Data supplied
**********

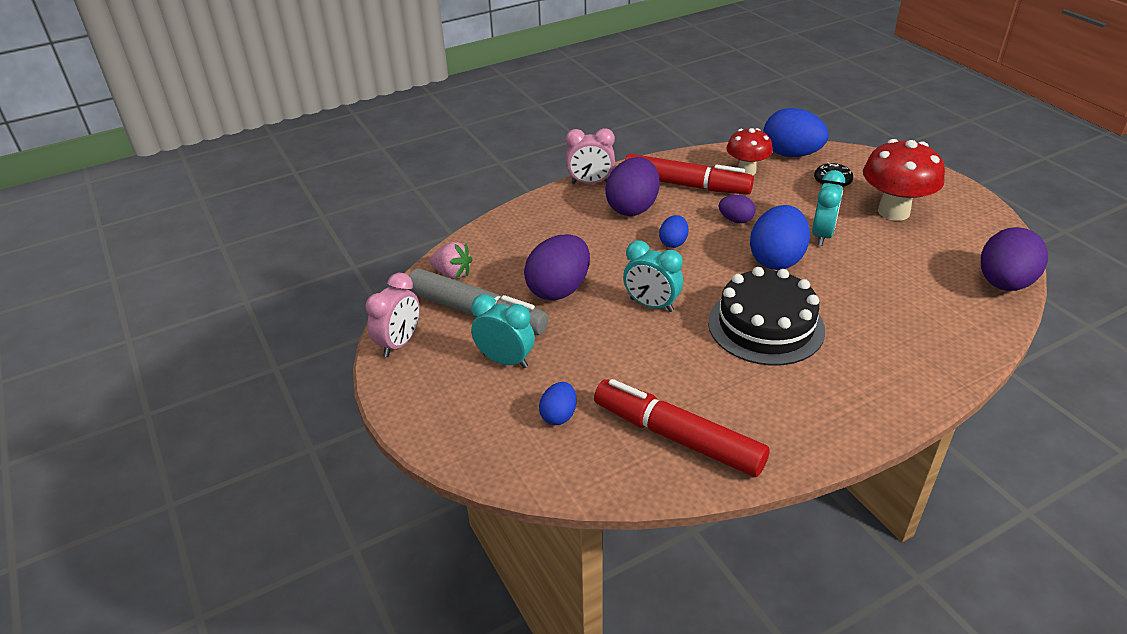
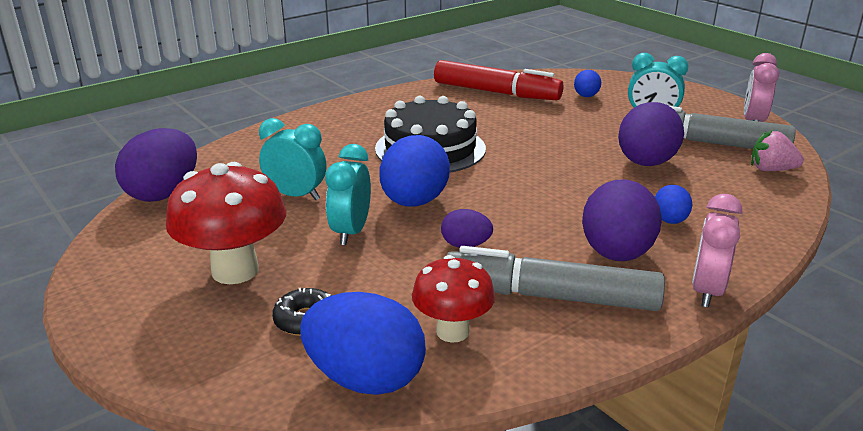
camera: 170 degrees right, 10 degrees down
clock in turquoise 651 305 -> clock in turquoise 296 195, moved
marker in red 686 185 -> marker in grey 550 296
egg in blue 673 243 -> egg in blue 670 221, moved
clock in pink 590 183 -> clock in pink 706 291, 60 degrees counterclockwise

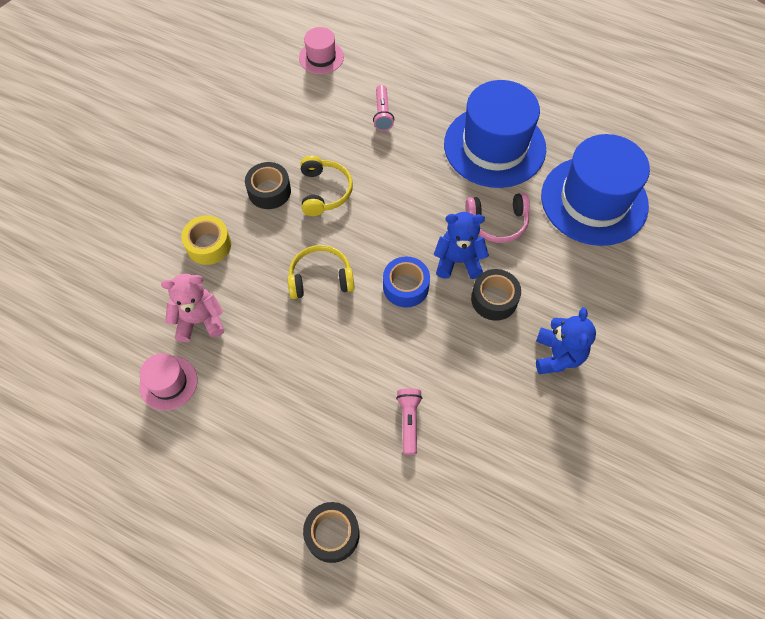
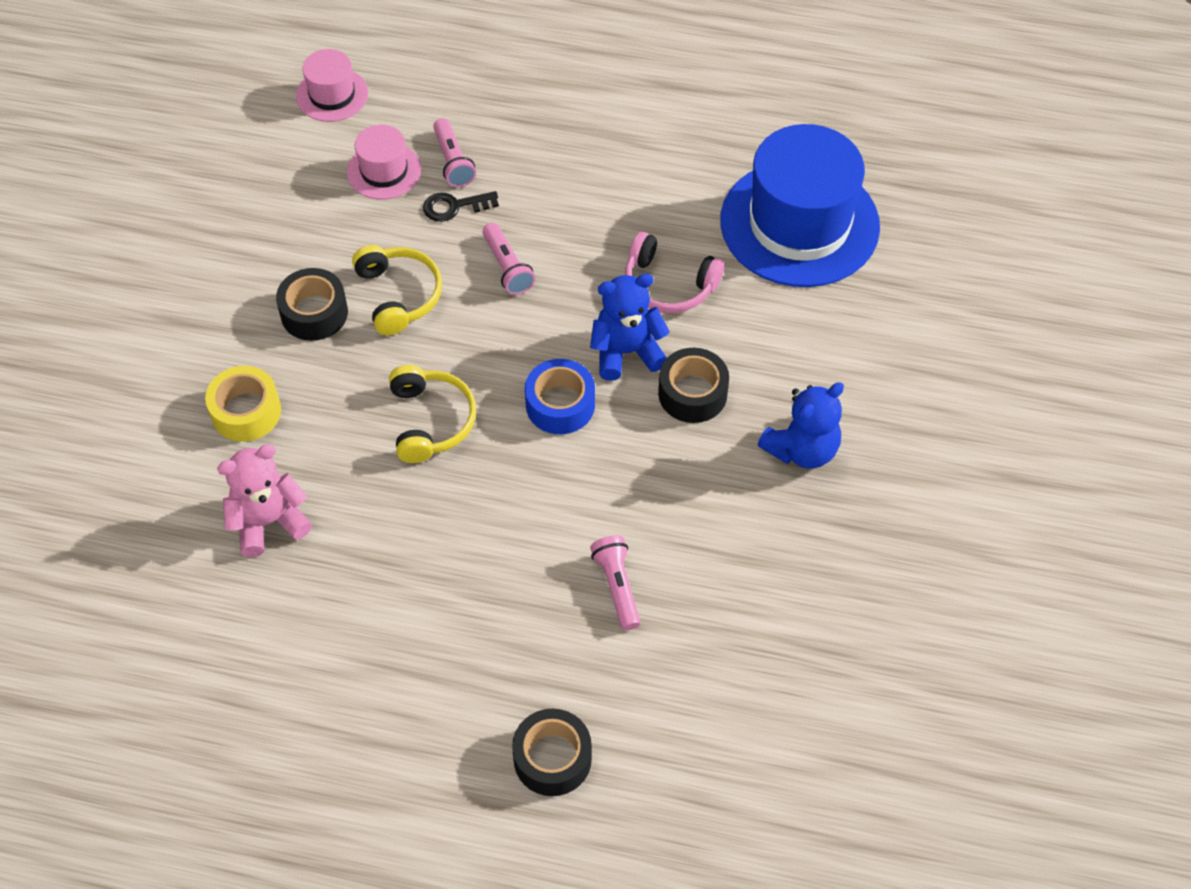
camera: 15 degrees left, 5 degrees down
hat in pink 168 383 -> hat in pink 384 171, moved
headphones in yellow 320 278 -> headphones in yellow 431 421, 105 degrees clockwise
none -> key in black 454 206
none -> flashlight in pink 507 267
headphones in pink 497 222 -> headphones in pink 668 285, 45 degrees clockwise
teddy bear in blue 558 355 -> teddy bear in blue 802 449, 60 degrees clockwise
hat in blue 494 146 -> none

**********

What the exercise asks
Skip the pictures, please, and transcribe only the lines from the beginning of the material through the one that contains "egg in blue 673".

Output for this task
camera: 170 degrees right, 10 degrees down
clock in turquoise 651 305 -> clock in turquoise 296 195, moved
marker in red 686 185 -> marker in grey 550 296
egg in blue 673 243 -> egg in blue 670 221, moved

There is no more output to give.